Using the listing below, extract each line that has the word "none" in it.

:: Exercise data ::

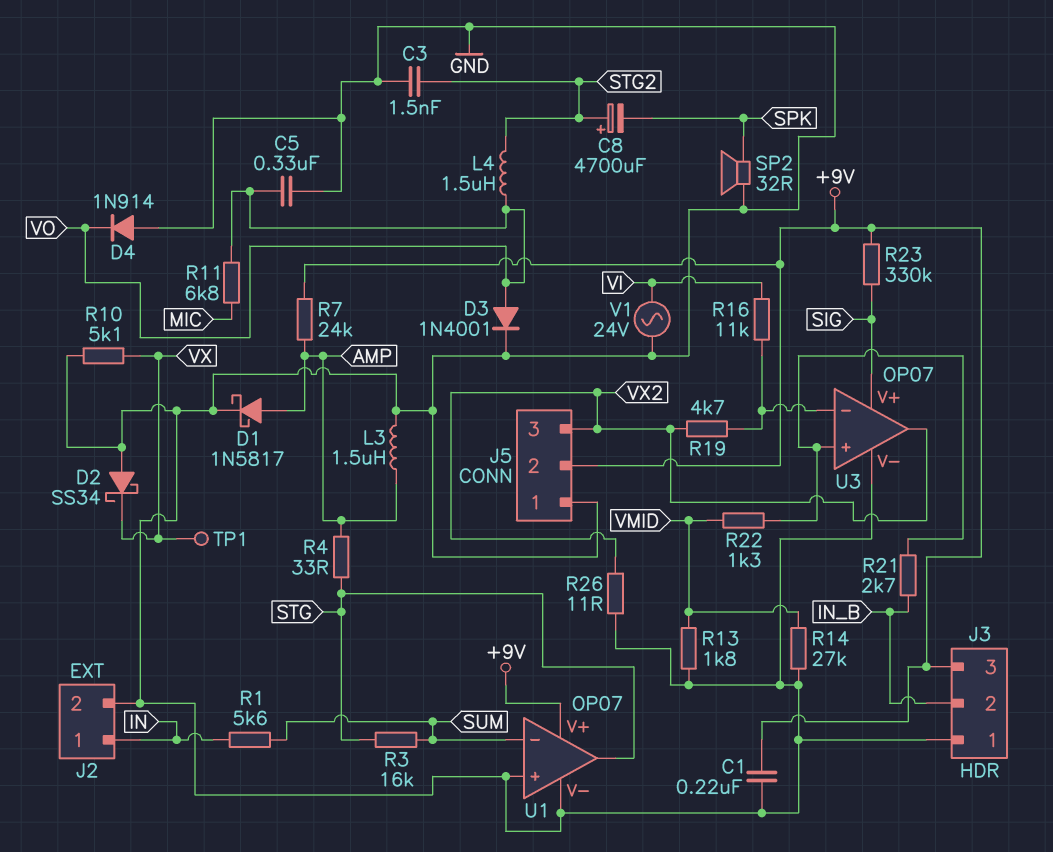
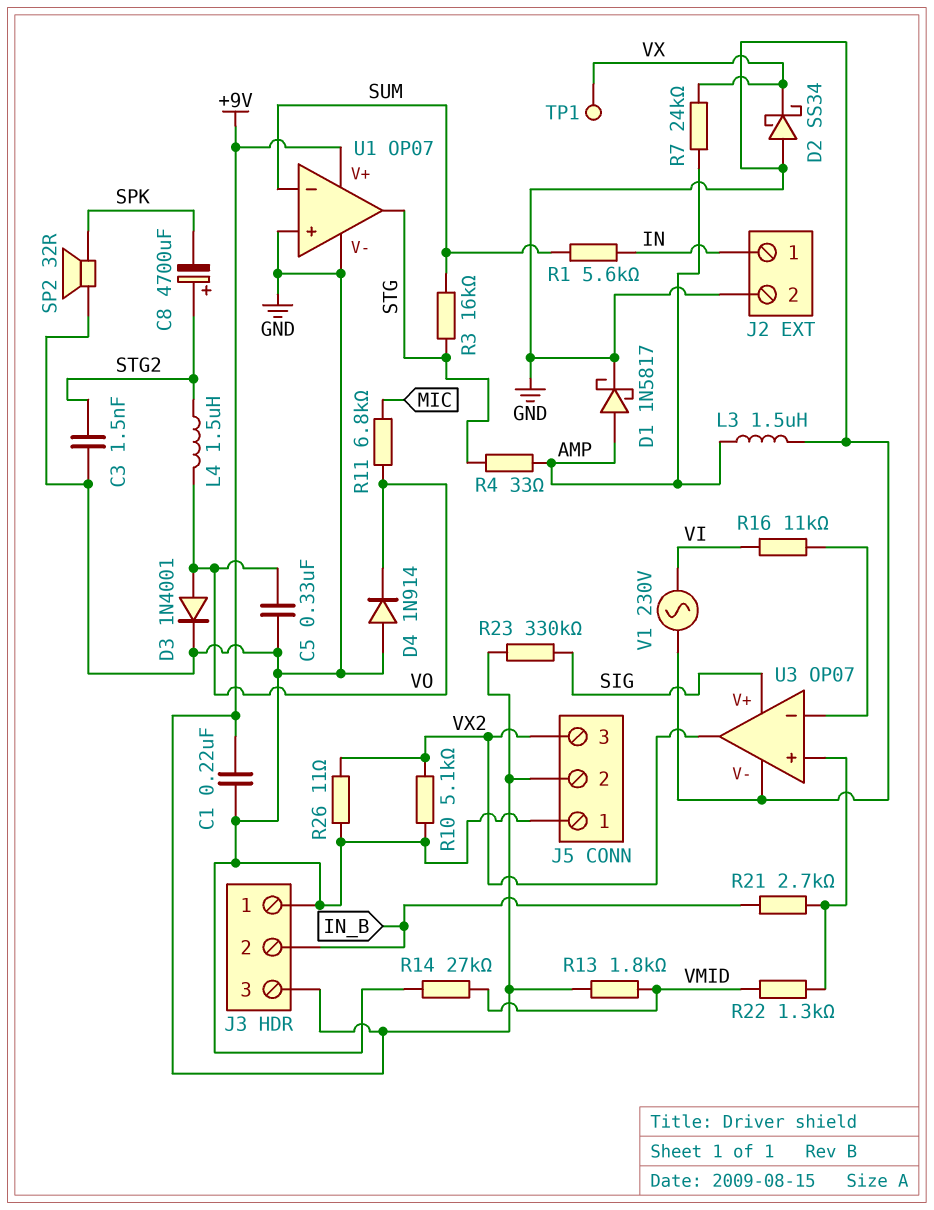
R7: 24k (+9V, AMP) -> 24k (AMP, VX)
R10: 5.1k (GND, VX) -> 5.1k (GND, VX2)
R13: 1.8k (GND, VMID) -> 1.8k (+9V, VMID)
R19: 4.7k (U3/in-, VX2) -> none
V1: AC 24V (GND, VI) -> AC 230V (GND, VI)

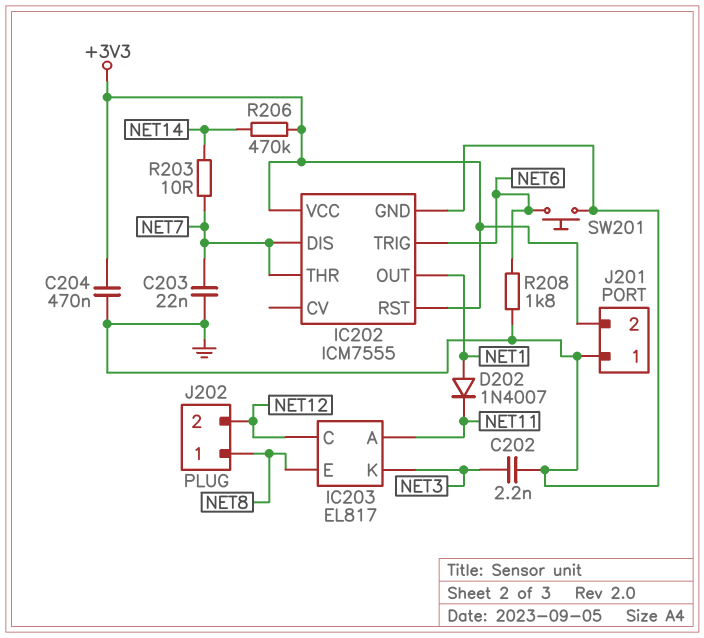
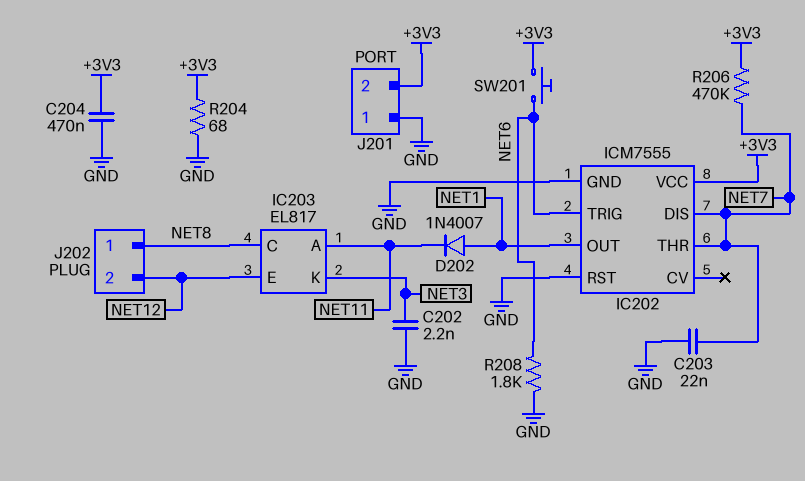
IC202 pin RST: +3V3 -> GND
IC203 pin C: NET12 -> NET8
IC203 pin E: NET8 -> NET12
R203: 10 (NET7, NET14) -> none
R204: none -> 68 (+3V3, GND)
R206: 470k (+3V3, NET14) -> 470k (+3V3, NET7)
SW201: button (GND, NET6) -> button (+3V3, NET6)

:::

== Task result ==
R19: 4.7k (U3/in-, VX2) -> none
R203: 10 (NET7, NET14) -> none
R204: none -> 68 (+3V3, GND)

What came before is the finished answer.